:: WHAT IS NEEDED ::
Start at the line with "candle (green) [726, 315, 778, 427]" in the records below, stop at the line with "fish (black) [366, 549, 435, 621]", and return every line in that span exactly, the two end lines included.

═════ DATA SUPPLIED

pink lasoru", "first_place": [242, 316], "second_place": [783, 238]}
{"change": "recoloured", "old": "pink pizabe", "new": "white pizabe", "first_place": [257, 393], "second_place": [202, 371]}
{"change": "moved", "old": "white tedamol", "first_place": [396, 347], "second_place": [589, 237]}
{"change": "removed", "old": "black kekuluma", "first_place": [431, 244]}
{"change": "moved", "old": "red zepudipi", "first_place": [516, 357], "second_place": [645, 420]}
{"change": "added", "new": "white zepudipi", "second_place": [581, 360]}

══════════
═════ DATA SUPPLIED

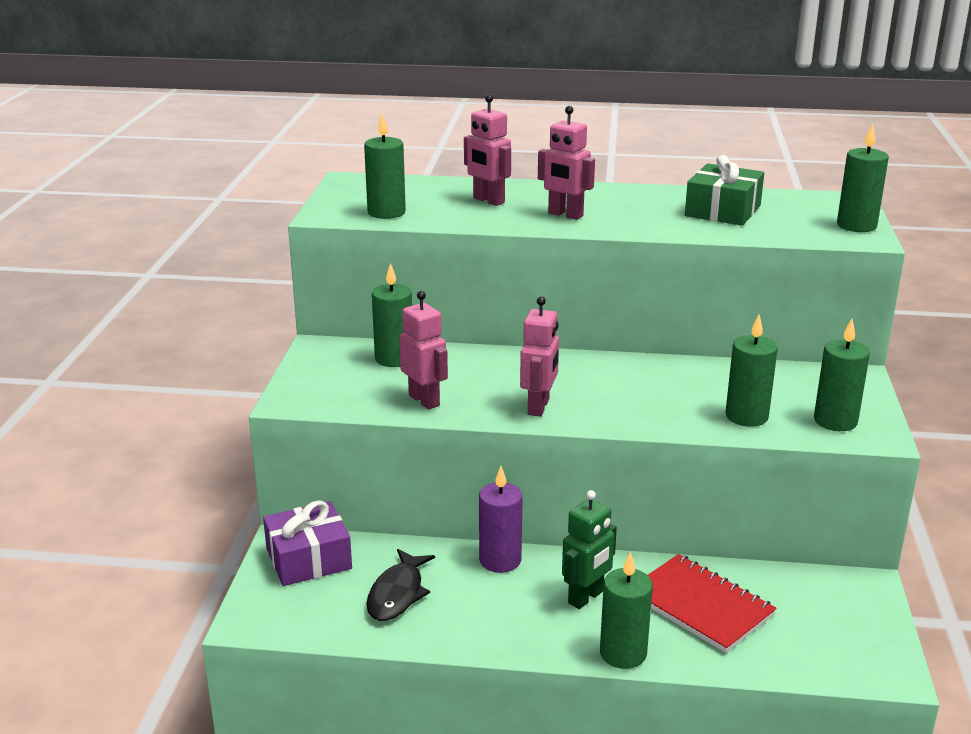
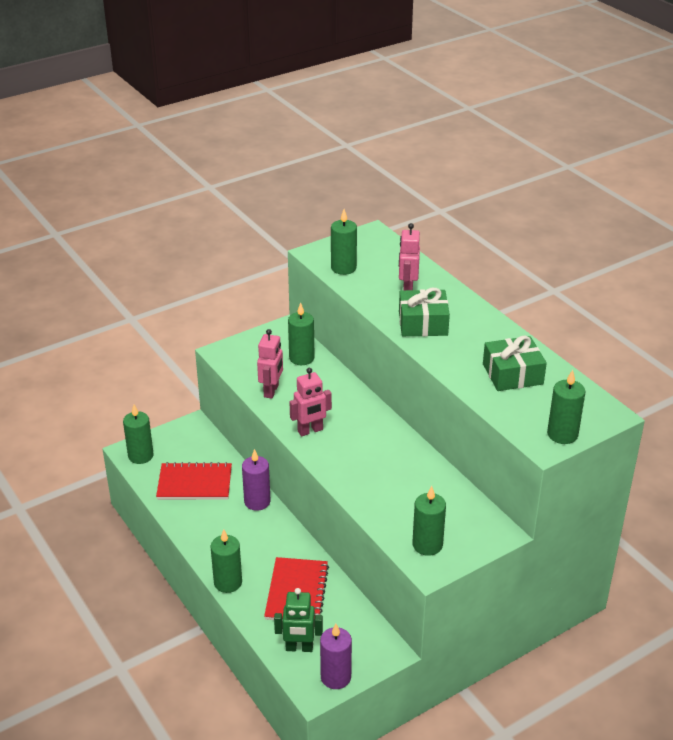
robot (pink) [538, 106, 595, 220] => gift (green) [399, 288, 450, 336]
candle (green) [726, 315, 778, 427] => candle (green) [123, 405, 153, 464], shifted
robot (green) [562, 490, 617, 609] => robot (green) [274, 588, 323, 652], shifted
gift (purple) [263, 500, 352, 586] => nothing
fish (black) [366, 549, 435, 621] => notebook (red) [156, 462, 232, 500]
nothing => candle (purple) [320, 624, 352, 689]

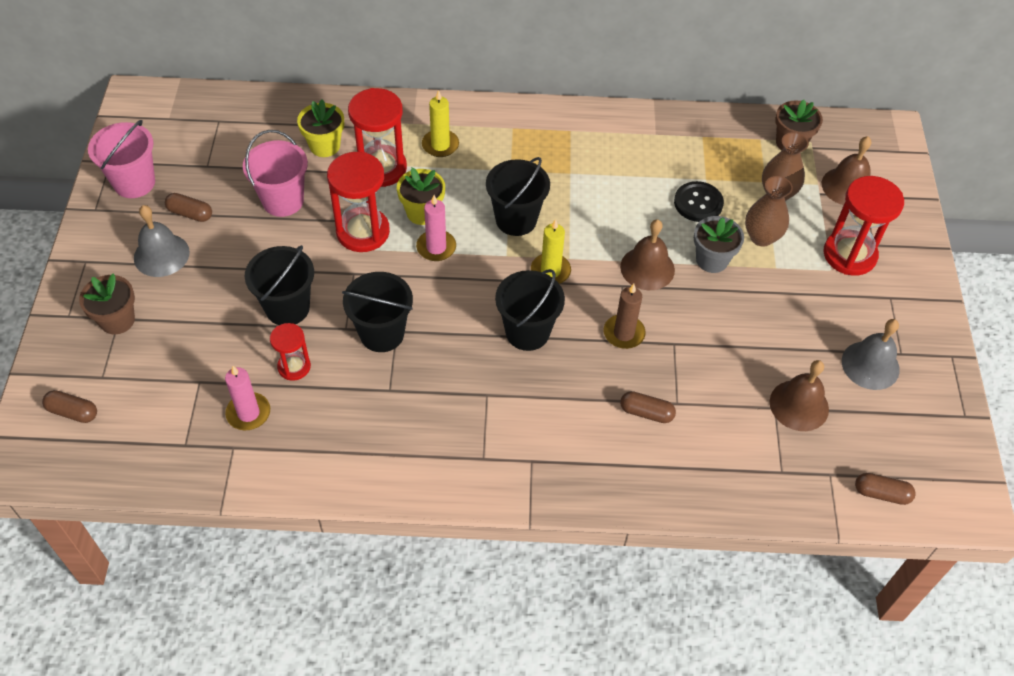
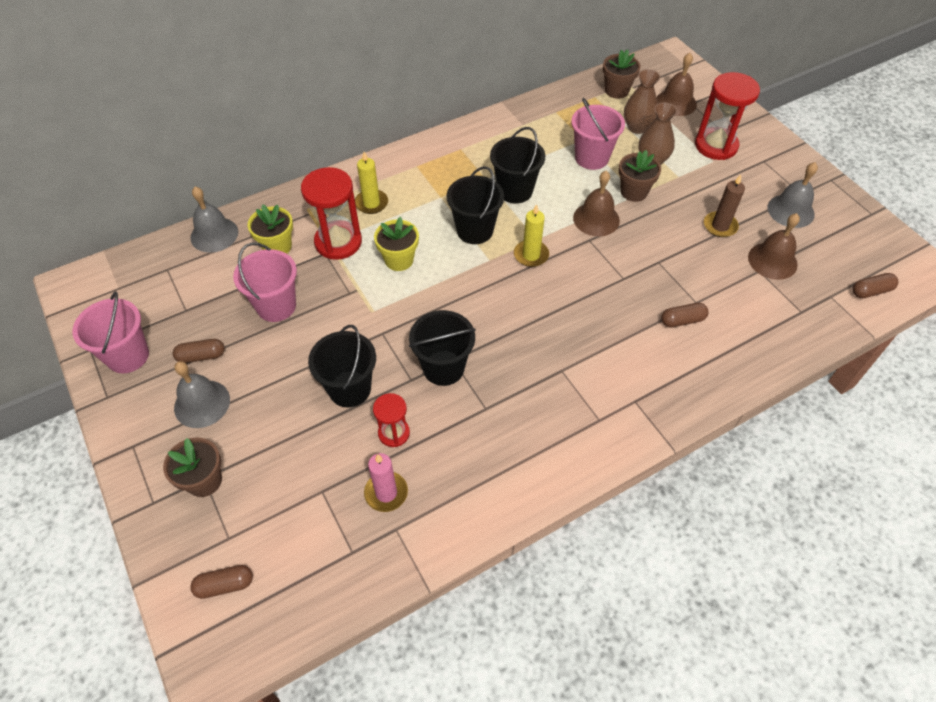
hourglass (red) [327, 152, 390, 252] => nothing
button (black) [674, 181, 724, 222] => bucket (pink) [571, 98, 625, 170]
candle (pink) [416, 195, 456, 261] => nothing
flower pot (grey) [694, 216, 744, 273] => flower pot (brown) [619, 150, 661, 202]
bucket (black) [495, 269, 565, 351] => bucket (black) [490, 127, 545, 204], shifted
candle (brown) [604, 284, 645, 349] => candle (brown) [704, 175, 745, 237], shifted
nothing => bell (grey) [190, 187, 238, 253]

══════════
═════ DATA SUPPLIED

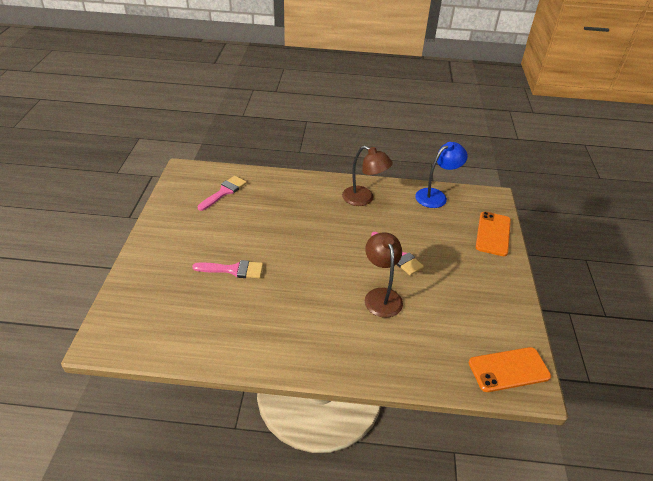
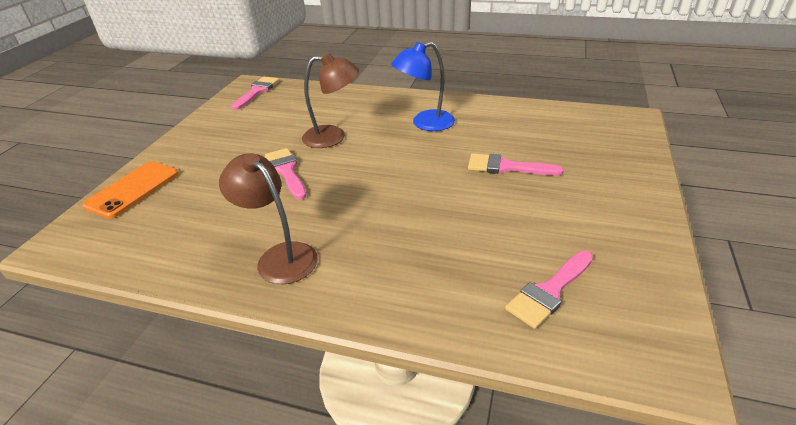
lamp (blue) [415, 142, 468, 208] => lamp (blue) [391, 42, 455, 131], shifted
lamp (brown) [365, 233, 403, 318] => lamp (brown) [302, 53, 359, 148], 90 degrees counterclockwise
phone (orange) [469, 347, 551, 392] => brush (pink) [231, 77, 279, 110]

══════════

:: EXERCISE ANSWER ::
candle (green) [726, 315, 778, 427] => candle (green) [123, 405, 153, 464], shifted
robot (green) [562, 490, 617, 609] => robot (green) [274, 588, 323, 652], shifted
gift (purple) [263, 500, 352, 586] => nothing
fish (black) [366, 549, 435, 621] => notebook (red) [156, 462, 232, 500]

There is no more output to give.